**TASK INPUT**
************
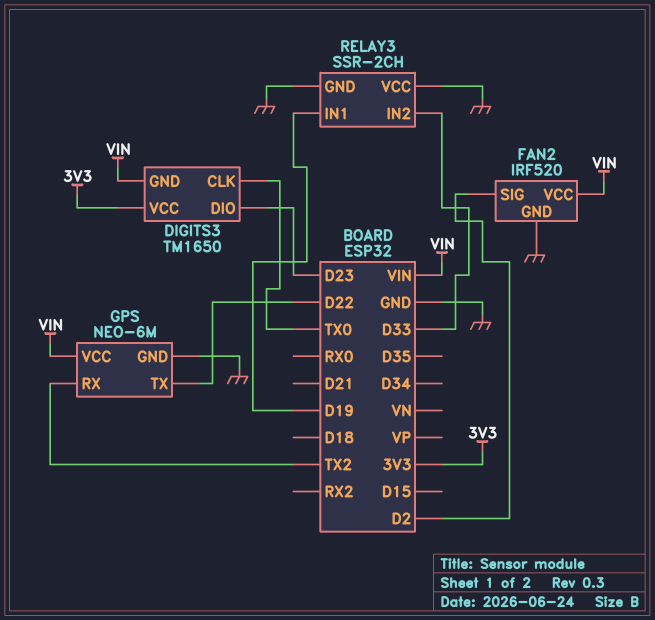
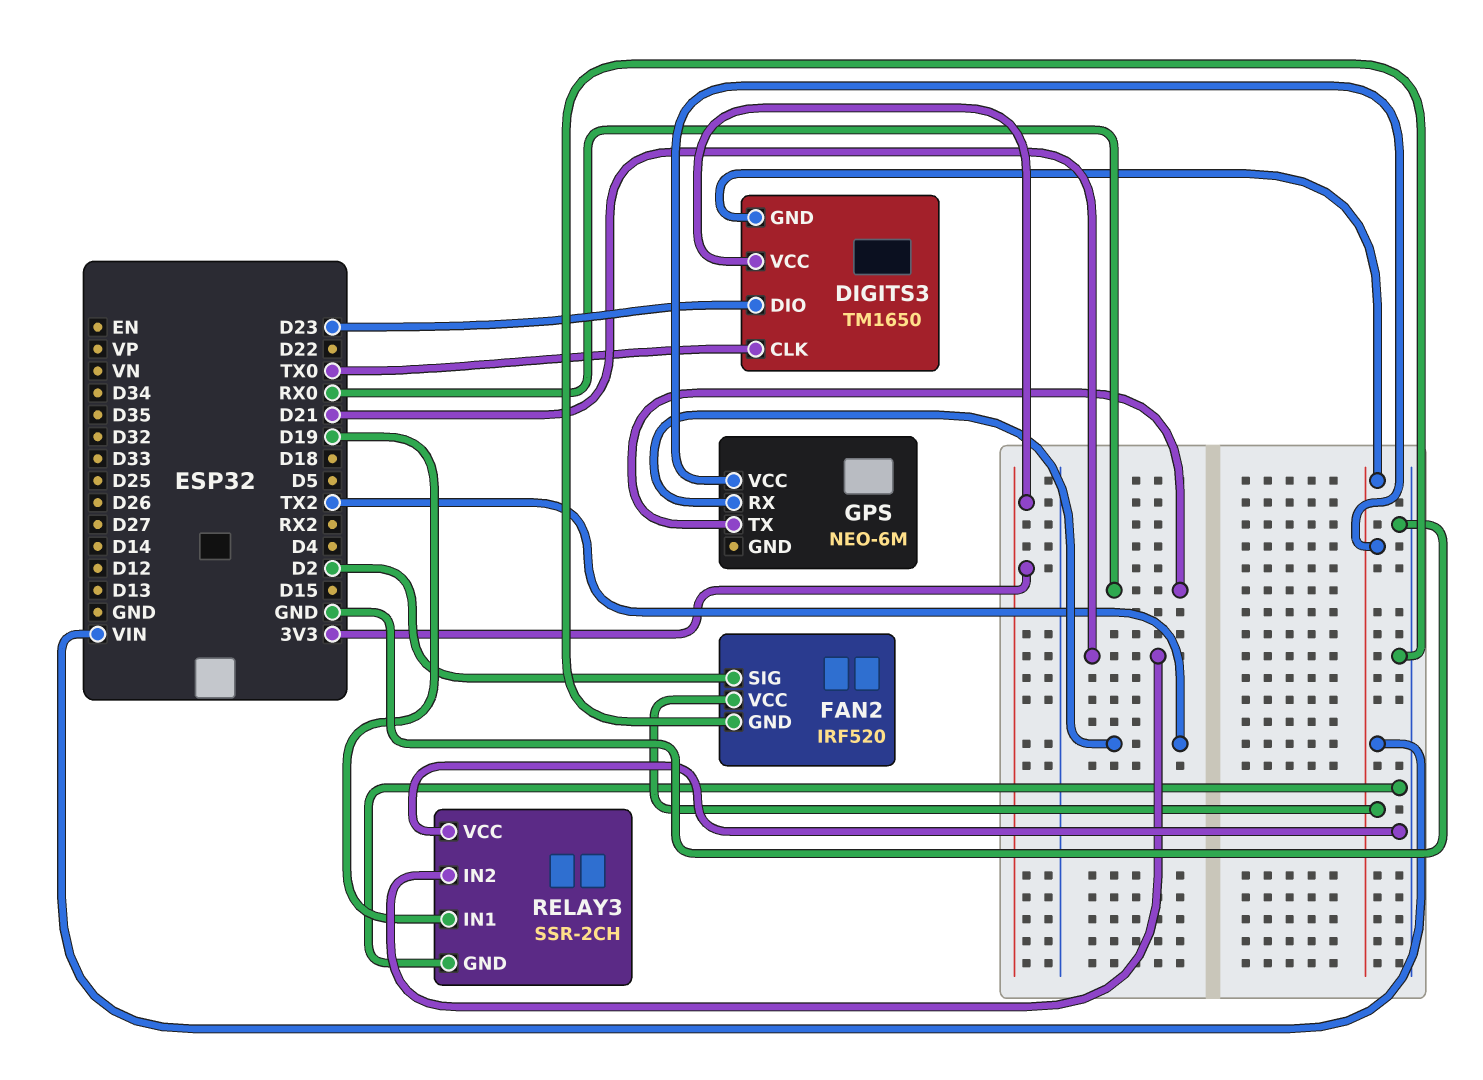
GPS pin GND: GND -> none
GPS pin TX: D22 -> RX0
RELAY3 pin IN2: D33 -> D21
************
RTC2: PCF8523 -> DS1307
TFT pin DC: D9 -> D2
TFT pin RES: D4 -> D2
************
**EXERCISE PROMPT**
Reproduce verbatim only the segment of the listing bounded by the line containing "GPS pin GND: GND -> none" and the line containing "RELAY3 pin IN2: D33 -> D21", with both boundary lines included.

**WRITTEN RESPONSE**
GPS pin GND: GND -> none
GPS pin TX: D22 -> RX0
RELAY3 pin IN2: D33 -> D21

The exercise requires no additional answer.